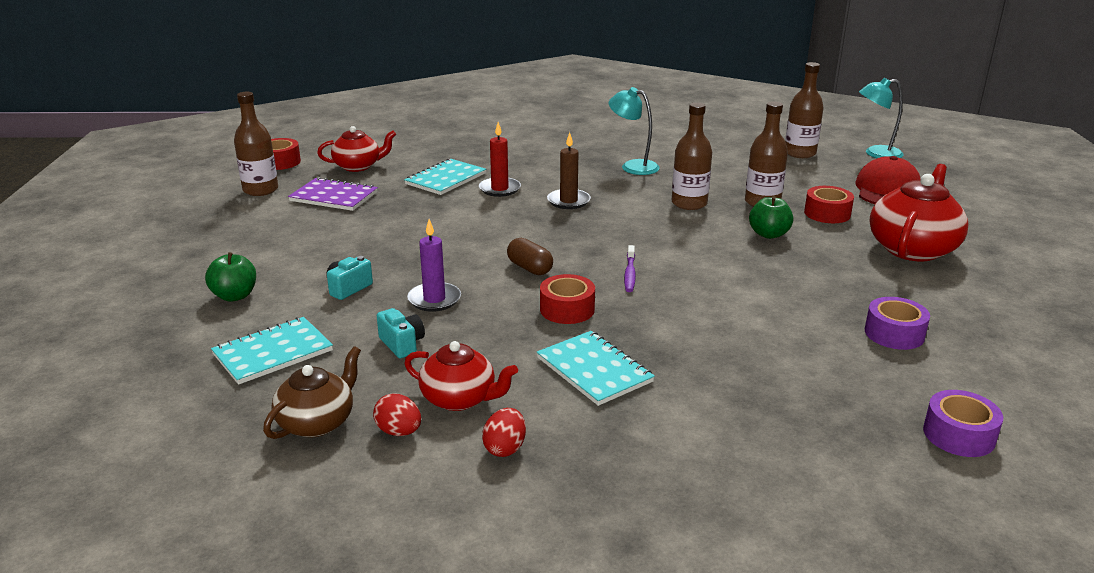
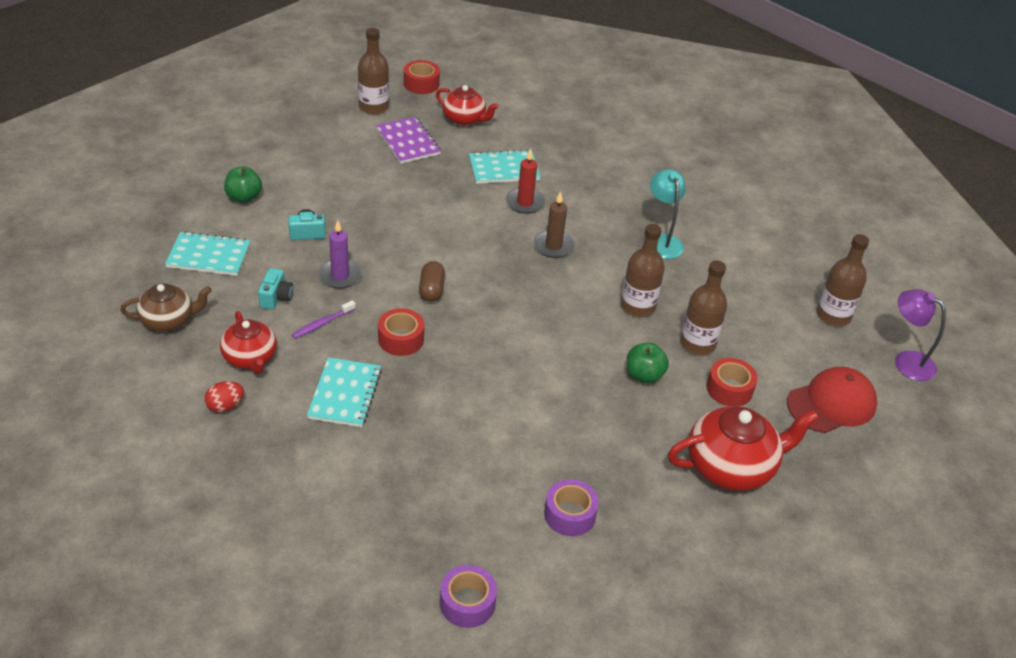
camera: 40 degrees right, 15 degrees up
(399, 432) = (194, 356): red egg -> none
(630, 273) = (486, 339): purple toothbrush -> purple toothbrush (322, 323)
(876, 154) = (906, 361): turquoise lamp -> purple lamp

------

◆ **Activity**: The listing above is to be written out again exactly, with its pictures omitted.

◆ **Output for this exercise**:
camera: 40 degrees right, 15 degrees up
(399, 432) = (194, 356): red egg -> none
(630, 273) = (486, 339): purple toothbrush -> purple toothbrush (322, 323)
(876, 154) = (906, 361): turquoise lamp -> purple lamp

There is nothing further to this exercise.